=== Activity ===
Scan the data below for lines containing the string "cutting" and give only how many there are.

=== Input for this task ===
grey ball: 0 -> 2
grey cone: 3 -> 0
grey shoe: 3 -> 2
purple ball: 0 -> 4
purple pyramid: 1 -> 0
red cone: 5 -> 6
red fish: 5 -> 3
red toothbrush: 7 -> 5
--
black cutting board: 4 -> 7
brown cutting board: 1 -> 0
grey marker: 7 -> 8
...
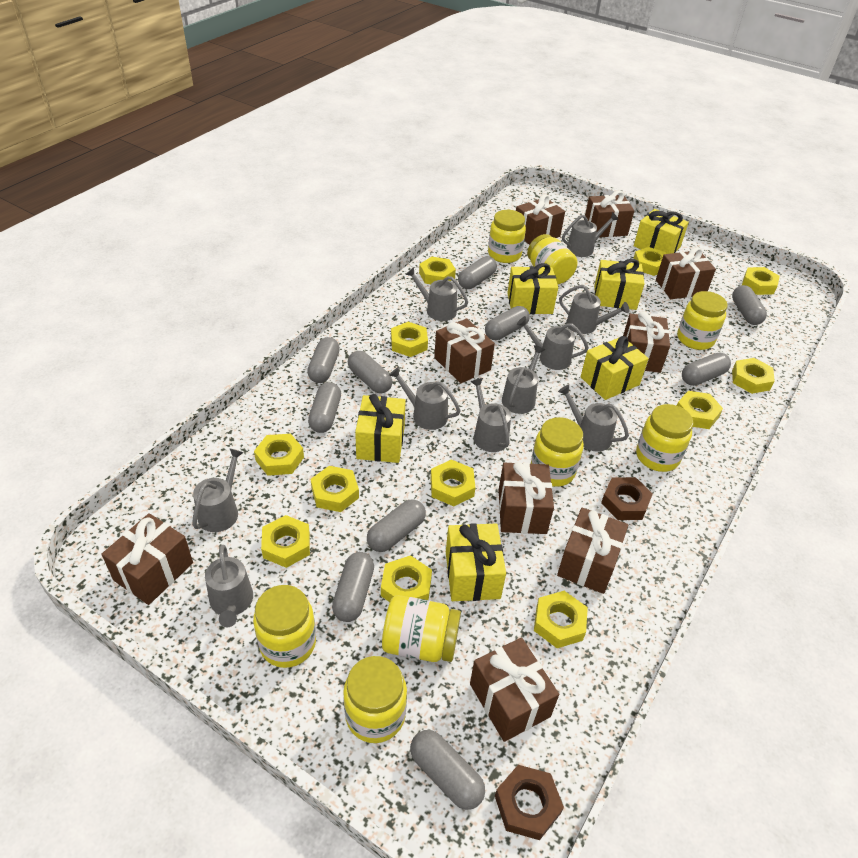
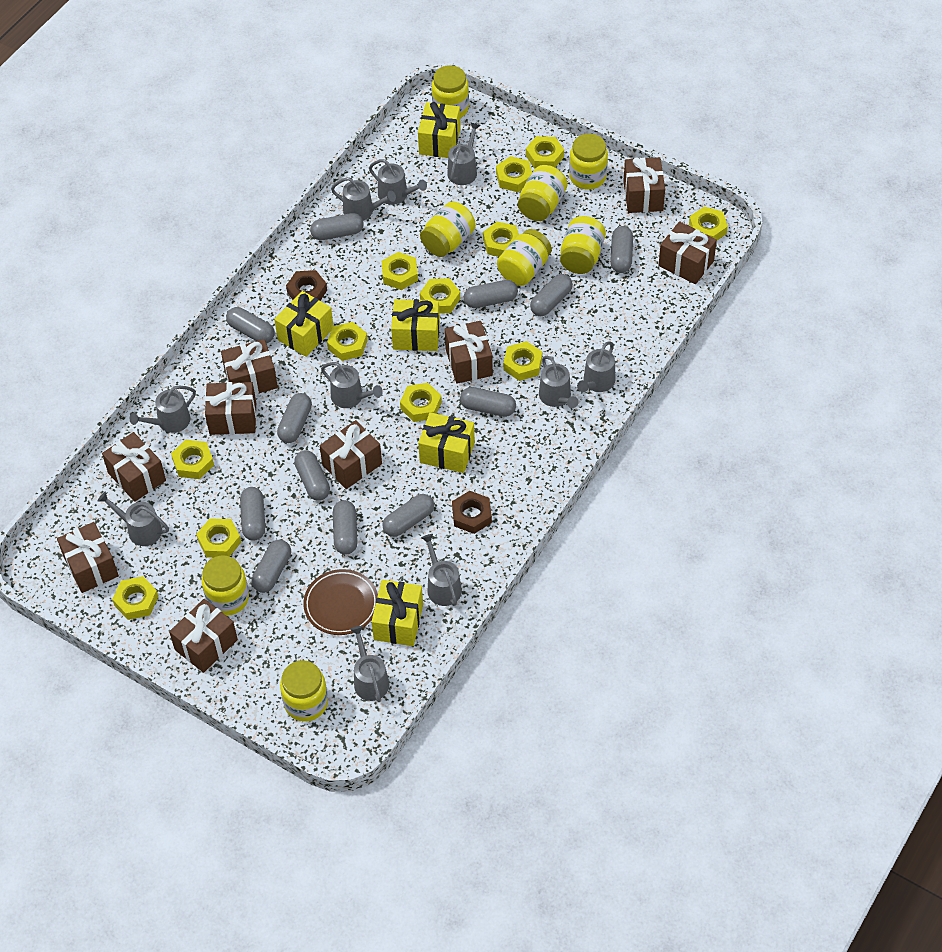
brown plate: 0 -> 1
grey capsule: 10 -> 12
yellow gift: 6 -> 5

=== Response area ===
2